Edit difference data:
===============
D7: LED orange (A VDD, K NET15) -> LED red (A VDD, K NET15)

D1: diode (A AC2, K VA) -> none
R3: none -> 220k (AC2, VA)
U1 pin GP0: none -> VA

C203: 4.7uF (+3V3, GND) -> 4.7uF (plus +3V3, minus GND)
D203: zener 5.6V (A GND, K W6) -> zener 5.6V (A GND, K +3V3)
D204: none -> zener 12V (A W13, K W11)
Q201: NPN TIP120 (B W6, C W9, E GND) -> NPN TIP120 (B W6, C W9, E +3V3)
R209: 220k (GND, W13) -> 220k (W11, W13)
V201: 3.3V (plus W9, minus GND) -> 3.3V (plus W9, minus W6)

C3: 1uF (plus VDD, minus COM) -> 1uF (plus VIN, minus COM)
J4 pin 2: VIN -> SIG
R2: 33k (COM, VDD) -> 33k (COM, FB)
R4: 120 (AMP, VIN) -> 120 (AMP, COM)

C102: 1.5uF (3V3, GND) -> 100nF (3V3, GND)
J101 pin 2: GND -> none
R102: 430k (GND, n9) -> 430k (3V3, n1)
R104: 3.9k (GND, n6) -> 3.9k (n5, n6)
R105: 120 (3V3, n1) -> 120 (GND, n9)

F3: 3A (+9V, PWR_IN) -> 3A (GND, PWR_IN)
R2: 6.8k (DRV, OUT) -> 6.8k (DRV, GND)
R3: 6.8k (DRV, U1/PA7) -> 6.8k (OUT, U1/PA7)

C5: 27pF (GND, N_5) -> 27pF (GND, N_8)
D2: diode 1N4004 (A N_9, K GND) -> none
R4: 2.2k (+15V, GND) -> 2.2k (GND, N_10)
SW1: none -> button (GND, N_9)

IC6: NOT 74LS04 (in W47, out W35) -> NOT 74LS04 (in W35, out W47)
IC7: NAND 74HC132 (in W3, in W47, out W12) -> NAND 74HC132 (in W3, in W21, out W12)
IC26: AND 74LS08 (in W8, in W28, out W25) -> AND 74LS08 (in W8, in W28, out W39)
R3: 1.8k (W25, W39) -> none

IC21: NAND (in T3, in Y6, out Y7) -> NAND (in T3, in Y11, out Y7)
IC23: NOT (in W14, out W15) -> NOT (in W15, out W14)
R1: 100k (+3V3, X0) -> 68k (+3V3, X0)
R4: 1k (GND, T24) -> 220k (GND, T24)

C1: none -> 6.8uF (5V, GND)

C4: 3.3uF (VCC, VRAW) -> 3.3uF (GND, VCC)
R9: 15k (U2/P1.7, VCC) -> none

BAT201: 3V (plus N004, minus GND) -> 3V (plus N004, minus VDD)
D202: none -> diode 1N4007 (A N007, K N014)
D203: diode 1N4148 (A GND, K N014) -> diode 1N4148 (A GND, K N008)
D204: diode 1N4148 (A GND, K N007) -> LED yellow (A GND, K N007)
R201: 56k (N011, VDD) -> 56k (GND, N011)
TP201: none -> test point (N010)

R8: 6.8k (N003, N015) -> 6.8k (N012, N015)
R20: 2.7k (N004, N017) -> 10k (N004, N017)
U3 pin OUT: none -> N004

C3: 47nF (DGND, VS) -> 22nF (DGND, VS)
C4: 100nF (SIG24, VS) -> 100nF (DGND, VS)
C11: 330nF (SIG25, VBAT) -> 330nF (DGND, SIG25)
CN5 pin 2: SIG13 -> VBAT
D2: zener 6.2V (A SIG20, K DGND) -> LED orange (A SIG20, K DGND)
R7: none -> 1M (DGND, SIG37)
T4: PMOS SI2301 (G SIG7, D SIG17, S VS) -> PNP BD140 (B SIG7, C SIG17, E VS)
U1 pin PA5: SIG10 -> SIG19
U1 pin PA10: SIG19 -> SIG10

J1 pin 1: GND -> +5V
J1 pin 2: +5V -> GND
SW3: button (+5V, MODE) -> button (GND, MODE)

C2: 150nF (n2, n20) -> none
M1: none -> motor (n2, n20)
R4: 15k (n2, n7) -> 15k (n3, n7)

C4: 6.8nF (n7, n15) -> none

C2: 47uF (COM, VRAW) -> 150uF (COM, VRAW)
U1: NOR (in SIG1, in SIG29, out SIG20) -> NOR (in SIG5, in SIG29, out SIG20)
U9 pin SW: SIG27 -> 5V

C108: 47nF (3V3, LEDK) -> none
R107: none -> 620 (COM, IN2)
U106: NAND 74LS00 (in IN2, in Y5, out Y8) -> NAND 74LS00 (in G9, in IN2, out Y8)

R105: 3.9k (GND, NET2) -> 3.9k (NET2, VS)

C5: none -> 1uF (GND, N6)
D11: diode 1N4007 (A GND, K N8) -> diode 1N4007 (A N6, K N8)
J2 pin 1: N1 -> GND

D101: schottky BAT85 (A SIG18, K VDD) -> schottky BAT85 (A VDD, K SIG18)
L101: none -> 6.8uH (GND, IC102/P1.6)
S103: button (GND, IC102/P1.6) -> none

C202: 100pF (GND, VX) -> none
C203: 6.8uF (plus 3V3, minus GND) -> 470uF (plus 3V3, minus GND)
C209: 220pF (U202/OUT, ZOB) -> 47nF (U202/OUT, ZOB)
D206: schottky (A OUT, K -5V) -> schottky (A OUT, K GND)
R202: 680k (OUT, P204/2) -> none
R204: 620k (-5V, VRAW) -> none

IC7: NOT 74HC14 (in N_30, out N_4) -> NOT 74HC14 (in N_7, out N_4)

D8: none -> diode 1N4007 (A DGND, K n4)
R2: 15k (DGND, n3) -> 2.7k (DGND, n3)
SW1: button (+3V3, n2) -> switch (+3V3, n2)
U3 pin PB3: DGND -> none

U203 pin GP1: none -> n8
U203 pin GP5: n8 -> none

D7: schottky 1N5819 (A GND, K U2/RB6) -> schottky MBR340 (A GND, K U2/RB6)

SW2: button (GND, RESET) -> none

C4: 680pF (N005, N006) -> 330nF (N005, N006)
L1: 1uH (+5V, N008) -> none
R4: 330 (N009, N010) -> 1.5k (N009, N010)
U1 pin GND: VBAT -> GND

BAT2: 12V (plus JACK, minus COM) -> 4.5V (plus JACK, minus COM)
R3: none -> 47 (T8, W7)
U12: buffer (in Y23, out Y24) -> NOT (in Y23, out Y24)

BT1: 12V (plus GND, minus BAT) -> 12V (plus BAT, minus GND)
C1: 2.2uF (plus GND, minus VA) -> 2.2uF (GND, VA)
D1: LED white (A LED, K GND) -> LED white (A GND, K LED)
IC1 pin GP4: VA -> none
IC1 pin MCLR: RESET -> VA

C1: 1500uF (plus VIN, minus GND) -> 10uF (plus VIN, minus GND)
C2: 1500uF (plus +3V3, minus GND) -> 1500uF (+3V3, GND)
===============
# [WHAT IS EXPECTED]
Copy the entries above exactly, but only from the line holding "D7: schottky 1N5819" through the line holding "U12: buffer (in", both included.

# [RESPONSE TO THE TASK]
D7: schottky 1N5819 (A GND, K U2/RB6) -> schottky MBR340 (A GND, K U2/RB6)

SW2: button (GND, RESET) -> none

C4: 680pF (N005, N006) -> 330nF (N005, N006)
L1: 1uH (+5V, N008) -> none
R4: 330 (N009, N010) -> 1.5k (N009, N010)
U1 pin GND: VBAT -> GND

BAT2: 12V (plus JACK, minus COM) -> 4.5V (plus JACK, minus COM)
R3: none -> 47 (T8, W7)
U12: buffer (in Y23, out Y24) -> NOT (in Y23, out Y24)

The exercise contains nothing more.